### Task
Every line below must be reproduced exactly; no pictures are to be included.
** Opening Data for the task block **
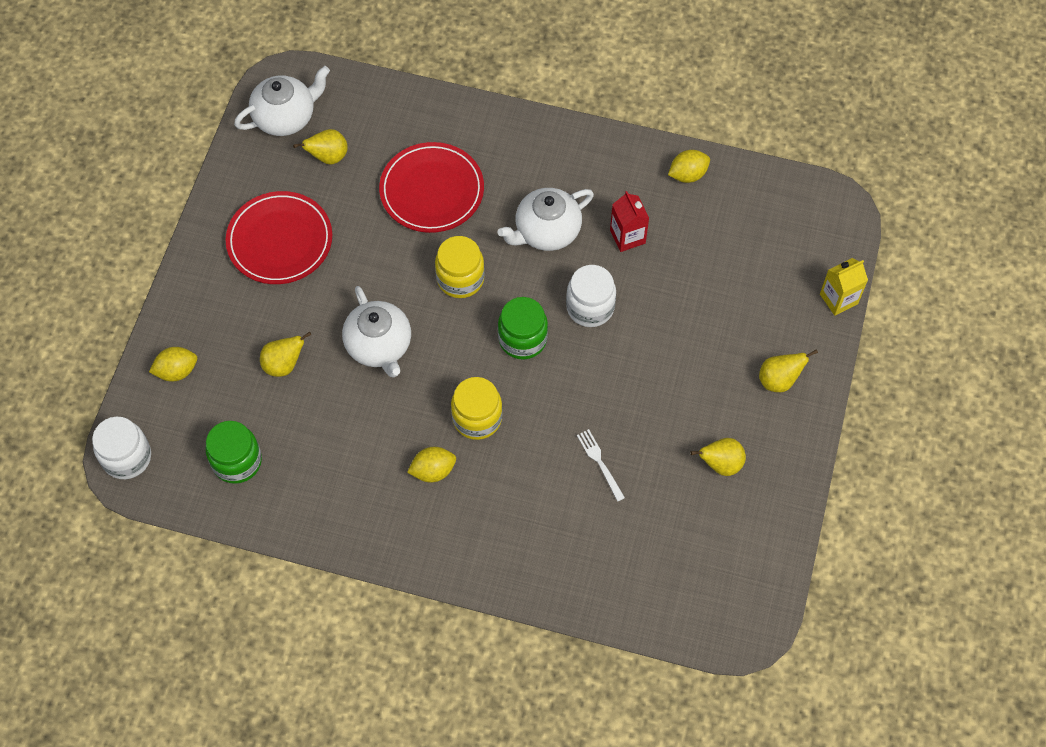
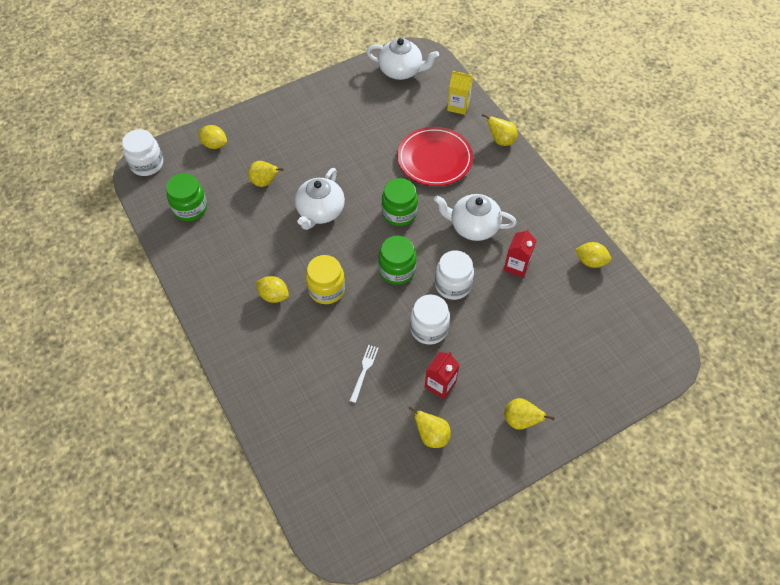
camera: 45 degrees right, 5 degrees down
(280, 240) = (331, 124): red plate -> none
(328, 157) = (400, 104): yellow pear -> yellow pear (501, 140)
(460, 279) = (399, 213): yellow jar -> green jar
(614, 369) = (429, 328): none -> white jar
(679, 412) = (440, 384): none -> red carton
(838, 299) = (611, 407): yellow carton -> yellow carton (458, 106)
** Closing Data for the task block **
### Expected output
camera: 45 degrees right, 5 degrees down
(280, 240) = (331, 124): red plate -> none
(328, 157) = (400, 104): yellow pear -> yellow pear (501, 140)
(460, 279) = (399, 213): yellow jar -> green jar
(614, 369) = (429, 328): none -> white jar
(679, 412) = (440, 384): none -> red carton
(838, 299) = (611, 407): yellow carton -> yellow carton (458, 106)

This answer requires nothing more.